▶ Exercise instructions: Only the lines holding "after" are wanted; find them in the listing and return each one.

** Supplied data follows **

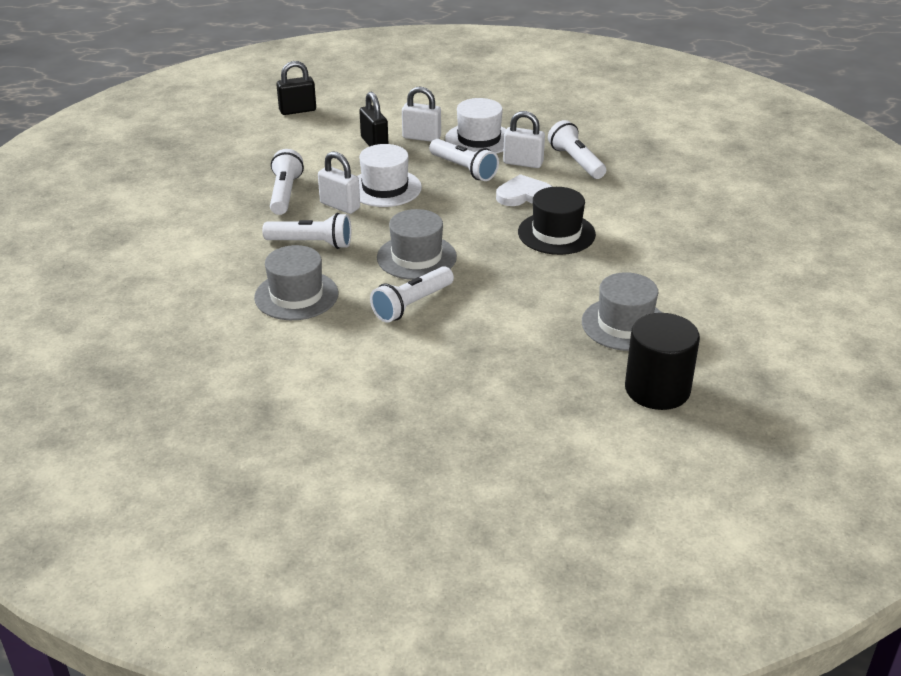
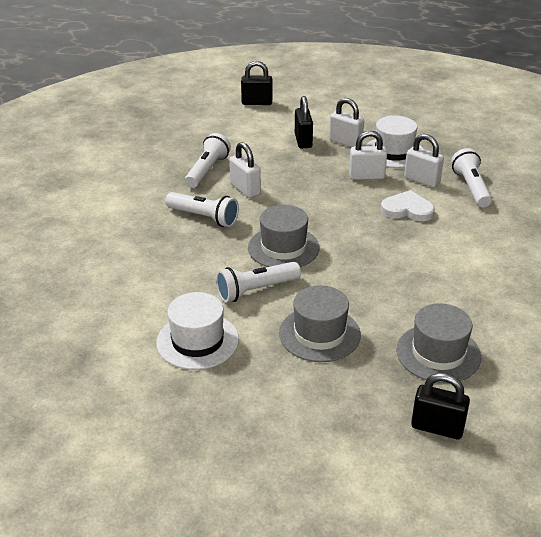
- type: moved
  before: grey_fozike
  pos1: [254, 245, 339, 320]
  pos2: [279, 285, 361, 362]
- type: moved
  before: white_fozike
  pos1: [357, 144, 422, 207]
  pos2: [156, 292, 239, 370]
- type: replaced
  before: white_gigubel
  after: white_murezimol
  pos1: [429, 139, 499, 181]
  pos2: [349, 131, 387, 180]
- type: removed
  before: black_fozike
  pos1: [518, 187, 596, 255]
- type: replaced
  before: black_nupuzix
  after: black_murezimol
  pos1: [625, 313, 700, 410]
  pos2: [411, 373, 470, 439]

** End of Supplied data **

▶ Output:
  after: white_murezimol
  after: black_murezimol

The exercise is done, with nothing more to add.